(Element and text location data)
<<<<
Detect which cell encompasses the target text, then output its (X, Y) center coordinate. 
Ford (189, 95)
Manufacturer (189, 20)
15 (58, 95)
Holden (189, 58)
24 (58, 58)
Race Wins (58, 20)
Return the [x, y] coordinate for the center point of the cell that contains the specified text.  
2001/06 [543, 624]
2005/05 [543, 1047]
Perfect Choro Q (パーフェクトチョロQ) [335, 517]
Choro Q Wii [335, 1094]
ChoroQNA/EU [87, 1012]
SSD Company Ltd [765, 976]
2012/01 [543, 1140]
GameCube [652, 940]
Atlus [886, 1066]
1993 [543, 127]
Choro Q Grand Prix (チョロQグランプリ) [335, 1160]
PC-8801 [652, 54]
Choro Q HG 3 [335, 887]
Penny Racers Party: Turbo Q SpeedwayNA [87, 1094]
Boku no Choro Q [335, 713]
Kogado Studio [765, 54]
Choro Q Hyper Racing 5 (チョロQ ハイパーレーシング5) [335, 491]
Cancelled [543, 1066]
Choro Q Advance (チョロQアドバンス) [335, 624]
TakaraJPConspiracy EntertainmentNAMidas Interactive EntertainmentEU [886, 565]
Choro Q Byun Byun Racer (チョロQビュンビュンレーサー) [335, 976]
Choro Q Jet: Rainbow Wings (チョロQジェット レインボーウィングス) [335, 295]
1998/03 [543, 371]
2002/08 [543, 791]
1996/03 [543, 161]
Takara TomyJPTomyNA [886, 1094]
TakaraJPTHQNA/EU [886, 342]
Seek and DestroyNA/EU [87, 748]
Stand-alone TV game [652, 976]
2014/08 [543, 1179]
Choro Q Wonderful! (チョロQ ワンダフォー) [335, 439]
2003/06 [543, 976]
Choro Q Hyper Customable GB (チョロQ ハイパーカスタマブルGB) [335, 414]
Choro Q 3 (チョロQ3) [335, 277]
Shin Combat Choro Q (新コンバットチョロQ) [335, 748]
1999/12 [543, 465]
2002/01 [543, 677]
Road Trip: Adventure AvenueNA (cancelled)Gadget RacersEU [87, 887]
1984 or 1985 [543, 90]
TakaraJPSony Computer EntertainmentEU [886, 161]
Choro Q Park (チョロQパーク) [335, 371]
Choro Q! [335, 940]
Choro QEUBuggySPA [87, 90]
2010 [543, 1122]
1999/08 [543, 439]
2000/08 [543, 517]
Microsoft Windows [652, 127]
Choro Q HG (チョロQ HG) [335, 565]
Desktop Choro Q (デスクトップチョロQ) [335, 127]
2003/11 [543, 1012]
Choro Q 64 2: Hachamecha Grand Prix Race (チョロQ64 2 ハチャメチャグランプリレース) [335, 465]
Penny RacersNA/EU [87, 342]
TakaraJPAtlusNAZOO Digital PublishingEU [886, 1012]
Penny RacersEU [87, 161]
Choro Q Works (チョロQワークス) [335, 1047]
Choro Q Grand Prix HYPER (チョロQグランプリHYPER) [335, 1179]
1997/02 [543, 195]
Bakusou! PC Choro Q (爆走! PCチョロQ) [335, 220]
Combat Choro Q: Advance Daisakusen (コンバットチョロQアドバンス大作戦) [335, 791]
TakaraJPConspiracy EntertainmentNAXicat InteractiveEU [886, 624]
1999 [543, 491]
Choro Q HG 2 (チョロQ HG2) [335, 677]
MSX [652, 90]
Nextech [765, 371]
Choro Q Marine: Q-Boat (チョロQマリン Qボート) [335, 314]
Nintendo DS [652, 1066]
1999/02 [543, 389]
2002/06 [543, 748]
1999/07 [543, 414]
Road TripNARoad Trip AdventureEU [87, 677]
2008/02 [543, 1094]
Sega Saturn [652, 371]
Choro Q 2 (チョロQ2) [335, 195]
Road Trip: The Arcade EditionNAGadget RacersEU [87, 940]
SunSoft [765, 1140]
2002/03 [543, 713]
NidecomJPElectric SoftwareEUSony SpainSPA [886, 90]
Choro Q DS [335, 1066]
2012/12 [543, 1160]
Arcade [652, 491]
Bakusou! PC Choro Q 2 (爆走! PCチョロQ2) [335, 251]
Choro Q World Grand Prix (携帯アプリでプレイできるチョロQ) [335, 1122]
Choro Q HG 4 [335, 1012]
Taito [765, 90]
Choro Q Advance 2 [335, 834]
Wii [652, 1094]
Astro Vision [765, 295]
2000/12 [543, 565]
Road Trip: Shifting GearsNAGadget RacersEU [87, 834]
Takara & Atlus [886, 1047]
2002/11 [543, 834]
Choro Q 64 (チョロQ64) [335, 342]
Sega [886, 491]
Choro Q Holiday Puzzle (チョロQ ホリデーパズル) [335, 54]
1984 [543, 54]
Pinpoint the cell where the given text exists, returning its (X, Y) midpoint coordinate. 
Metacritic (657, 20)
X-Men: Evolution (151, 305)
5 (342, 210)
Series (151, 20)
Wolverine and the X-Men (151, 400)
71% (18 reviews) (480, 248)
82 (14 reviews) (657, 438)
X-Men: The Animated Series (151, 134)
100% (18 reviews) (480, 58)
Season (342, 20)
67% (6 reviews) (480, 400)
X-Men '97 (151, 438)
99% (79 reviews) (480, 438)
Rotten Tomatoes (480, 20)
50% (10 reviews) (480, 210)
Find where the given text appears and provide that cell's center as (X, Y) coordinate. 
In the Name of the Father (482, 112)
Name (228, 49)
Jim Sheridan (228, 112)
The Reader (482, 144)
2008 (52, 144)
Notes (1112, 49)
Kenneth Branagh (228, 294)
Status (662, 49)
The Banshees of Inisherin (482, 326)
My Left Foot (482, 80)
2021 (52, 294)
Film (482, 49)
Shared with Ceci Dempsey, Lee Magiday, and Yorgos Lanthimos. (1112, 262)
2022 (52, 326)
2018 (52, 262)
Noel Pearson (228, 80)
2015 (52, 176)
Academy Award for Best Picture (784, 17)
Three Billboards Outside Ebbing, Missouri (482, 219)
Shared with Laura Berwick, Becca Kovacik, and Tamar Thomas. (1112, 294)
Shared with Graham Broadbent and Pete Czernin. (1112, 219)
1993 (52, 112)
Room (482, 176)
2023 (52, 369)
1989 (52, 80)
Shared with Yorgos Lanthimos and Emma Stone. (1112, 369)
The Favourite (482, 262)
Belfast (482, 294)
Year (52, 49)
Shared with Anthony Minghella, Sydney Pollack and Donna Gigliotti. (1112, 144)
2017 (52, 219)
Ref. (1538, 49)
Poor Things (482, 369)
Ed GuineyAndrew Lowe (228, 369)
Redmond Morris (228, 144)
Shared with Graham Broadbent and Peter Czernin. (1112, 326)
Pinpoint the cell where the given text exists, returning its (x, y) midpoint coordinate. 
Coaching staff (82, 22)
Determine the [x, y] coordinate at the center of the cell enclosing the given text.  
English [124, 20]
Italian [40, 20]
>>>>
- **The request**
Edit all of the rows above so that every "Shared with" reads "Co-credited with", keeping everything else the same.

- **Output of the exercise**
Detect which cell encompasses the target text, then output its (X, Y) center coordinate. 
Ford (189, 95)
Manufacturer (189, 20)
15 (58, 95)
Holden (189, 58)
24 (58, 58)
Race Wins (58, 20)
Return the [x, y] coordinate for the center point of the cell that contains the specified text.  
2001/06 [543, 624]
2005/05 [543, 1047]
Perfect Choro Q (パーフェクトチョロQ) [335, 517]
Choro Q Wii [335, 1094]
ChoroQNA/EU [87, 1012]
SSD Company Ltd [765, 976]
2012/01 [543, 1140]
GameCube [652, 940]
Atlus [886, 1066]
1993 [543, 127]
Choro Q Grand Prix (チョロQグランプリ) [335, 1160]
PC-8801 [652, 54]
Choro Q HG 3 [335, 887]
Penny Racers Party: Turbo Q SpeedwayNA [87, 1094]
Boku no Choro Q [335, 713]
Kogado Studio [765, 54]
Choro Q Hyper Racing 5 (チョロQ ハイパーレーシング5) [335, 491]
Cancelled [543, 1066]
Choro Q Advance (チョロQアドバンス) [335, 624]
TakaraJPConspiracy EntertainmentNAMidas Interactive EntertainmentEU [886, 565]
Choro Q Byun Byun Racer (チョロQビュンビュンレーサー) [335, 976]
Choro Q Jet: Rainbow Wings (チョロQジェット レインボーウィングス) [335, 295]
1998/03 [543, 371]
2002/08 [543, 791]
1996/03 [543, 161]
Takara TomyJPTomyNA [886, 1094]
TakaraJPTHQNA/EU [886, 342]
Seek and DestroyNA/EU [87, 748]
Stand-alone TV game [652, 976]
2014/08 [543, 1179]
Choro Q Wonderful! (チョロQ ワンダフォー) [335, 439]
2003/06 [543, 976]
Choro Q Hyper Customable GB (チョロQ ハイパーカスタマブルGB) [335, 414]
Choro Q 3 (チョロQ3) [335, 277]
Shin Combat Choro Q (新コンバットチョロQ) [335, 748]
1999/12 [543, 465]
2002/01 [543, 677]
Road Trip: Adventure AvenueNA (cancelled)Gadget RacersEU [87, 887]
1984 or 1985 [543, 90]
TakaraJPSony Computer EntertainmentEU [886, 161]
Choro Q Park (チョロQパーク) [335, 371]
Choro Q! [335, 940]
Choro QEUBuggySPA [87, 90]
2010 [543, 1122]
1999/08 [543, 439]
2000/08 [543, 517]
Microsoft Windows [652, 127]
Choro Q HG (チョロQ HG) [335, 565]
Desktop Choro Q (デスクトップチョロQ) [335, 127]
2003/11 [543, 1012]
Choro Q 64 2: Hachamecha Grand Prix Race (チョロQ64 2 ハチャメチャグランプリレース) [335, 465]
Penny RacersNA/EU [87, 342]
TakaraJPAtlusNAZOO Digital PublishingEU [886, 1012]
Penny RacersEU [87, 161]
Choro Q Works (チョロQワークス) [335, 1047]
Choro Q Grand Prix HYPER (チョロQグランプリHYPER) [335, 1179]
1997/02 [543, 195]
Bakusou! PC Choro Q (爆走! PCチョロQ) [335, 220]
Combat Choro Q: Advance Daisakusen (コンバットチョロQアドバンス大作戦) [335, 791]
TakaraJPConspiracy EntertainmentNAXicat InteractiveEU [886, 624]
1999 [543, 491]
Choro Q HG 2 (チョロQ HG2) [335, 677]
MSX [652, 90]
Nextech [765, 371]
Choro Q Marine: Q-Boat (チョロQマリン Qボート) [335, 314]
Nintendo DS [652, 1066]
1999/02 [543, 389]
2002/06 [543, 748]
1999/07 [543, 414]
Road TripNARoad Trip AdventureEU [87, 677]
2008/02 [543, 1094]
Sega Saturn [652, 371]
Choro Q 2 (チョロQ2) [335, 195]
Road Trip: The Arcade EditionNAGadget RacersEU [87, 940]
SunSoft [765, 1140]
2002/03 [543, 713]
NidecomJPElectric SoftwareEUSony SpainSPA [886, 90]
Choro Q DS [335, 1066]
2012/12 [543, 1160]
Arcade [652, 491]
Bakusou! PC Choro Q 2 (爆走! PCチョロQ2) [335, 251]
Choro Q World Grand Prix (携帯アプリでプレイできるチョロQ) [335, 1122]
Choro Q HG 4 [335, 1012]
Taito [765, 90]
Choro Q Advance 2 [335, 834]
Wii [652, 1094]
Astro Vision [765, 295]
2000/12 [543, 565]
Road Trip: Shifting GearsNAGadget RacersEU [87, 834]
Takara & Atlus [886, 1047]
2002/11 [543, 834]
Choro Q 64 (チョロQ64) [335, 342]
Sega [886, 491]
Choro Q Holiday Puzzle (チョロQ ホリデーパズル) [335, 54]
1984 [543, 54]
Pinpoint the cell where the given text exists, returning its (X, Y) midpoint coordinate. 
Metacritic (657, 20)
X-Men: Evolution (151, 305)
5 (342, 210)
Series (151, 20)
Wolverine and the X-Men (151, 400)
71% (18 reviews) (480, 248)
82 (14 reviews) (657, 438)
X-Men: The Animated Series (151, 134)
100% (18 reviews) (480, 58)
Season (342, 20)
67% (6 reviews) (480, 400)
X-Men '97 (151, 438)
99% (79 reviews) (480, 438)
Rotten Tomatoes (480, 20)
50% (10 reviews) (480, 210)
Find where the given text appears and provide that cell's center as (X, Y) coordinate. 
In the Name of the Father (482, 112)
Name (228, 49)
Jim Sheridan (228, 112)
The Reader (482, 144)
2008 (52, 144)
Notes (1112, 49)
Kenneth Branagh (228, 294)
Status (662, 49)
The Banshees of Inisherin (482, 326)
My Left Foot (482, 80)
2021 (52, 294)
Film (482, 49)
Co-credited with Ceci Dempsey, Lee Magiday, and Yorgos Lanthimos. (1112, 262)
2022 (52, 326)
2018 (52, 262)
Noel Pearson (228, 80)
2015 (52, 176)
Academy Award for Best Picture (784, 17)
Three Billboards Outside Ebbing, Missouri (482, 219)
Co-credited with Laura Berwick, Becca Kovacik, and Tamar Thomas. (1112, 294)
Co-credited with Graham Broadbent and Pete Czernin. (1112, 219)
1993 (52, 112)
Room (482, 176)
2023 (52, 369)
1989 (52, 80)
Co-credited with Yorgos Lanthimos and Emma Stone. (1112, 369)
The Favourite (482, 262)
Belfast (482, 294)
Year (52, 49)
Co-credited with Anthony Minghella, Sydney Pollack and Donna Gigliotti. (1112, 144)
2017 (52, 219)
Ref. (1538, 49)
Poor Things (482, 369)
Ed GuineyAndrew Lowe (228, 369)
Redmond Morris (228, 144)
Co-credited with Graham Broadbent and Peter Czernin. (1112, 326)
Pinpoint the cell where the given text exists, returning its (x, y) midpoint coordinate. 
Coaching staff (82, 22)
Determine the [x, y] coordinate at the center of the cell enclosing the given text.  
English [124, 20]
Italian [40, 20]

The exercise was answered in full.